*** LISTED RECORDS Section Begins ***

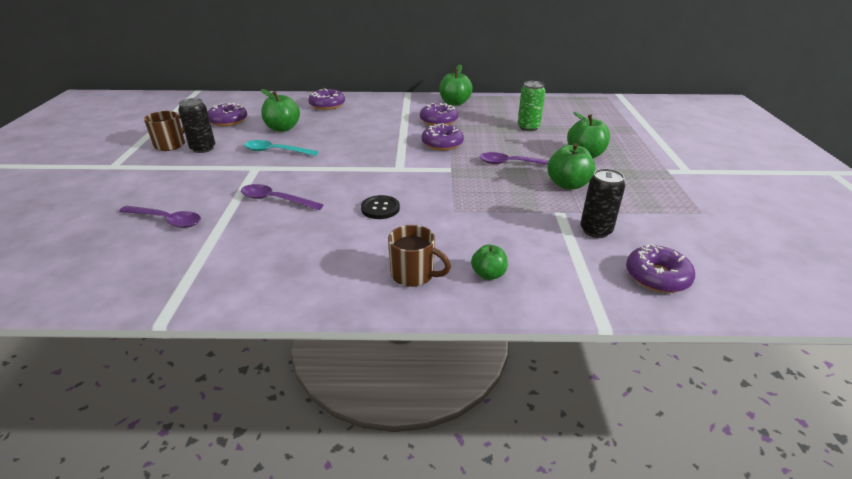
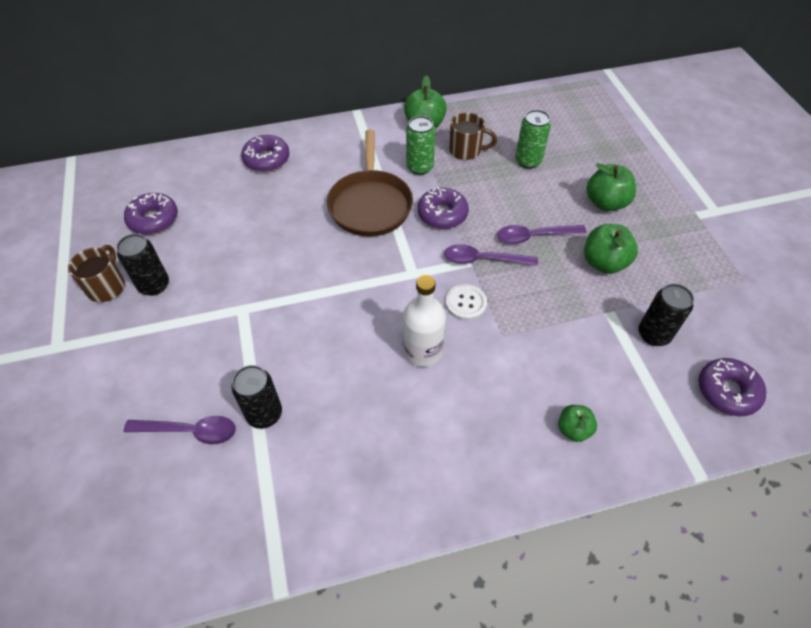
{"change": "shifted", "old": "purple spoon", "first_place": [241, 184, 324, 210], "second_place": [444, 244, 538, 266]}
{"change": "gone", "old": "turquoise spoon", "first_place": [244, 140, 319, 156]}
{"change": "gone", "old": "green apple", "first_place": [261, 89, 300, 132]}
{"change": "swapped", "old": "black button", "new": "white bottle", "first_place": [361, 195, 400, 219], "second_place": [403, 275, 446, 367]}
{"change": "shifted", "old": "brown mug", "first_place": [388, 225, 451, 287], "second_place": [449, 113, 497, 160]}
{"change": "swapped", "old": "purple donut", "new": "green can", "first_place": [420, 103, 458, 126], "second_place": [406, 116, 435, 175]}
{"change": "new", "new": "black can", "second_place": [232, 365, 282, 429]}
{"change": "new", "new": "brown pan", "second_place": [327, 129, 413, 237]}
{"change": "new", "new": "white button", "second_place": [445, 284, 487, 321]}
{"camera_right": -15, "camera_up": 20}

*** LISTED RECORDS Section Ends ***

• _PROBLEM REQUIREMENTS_
Isolate the lines above that contain the word "spoon" and copy them.

• _ANSWER_
{"change": "shifted", "old": "purple spoon", "first_place": [241, 184, 324, 210], "second_place": [444, 244, 538, 266]}
{"change": "gone", "old": "turquoise spoon", "first_place": [244, 140, 319, 156]}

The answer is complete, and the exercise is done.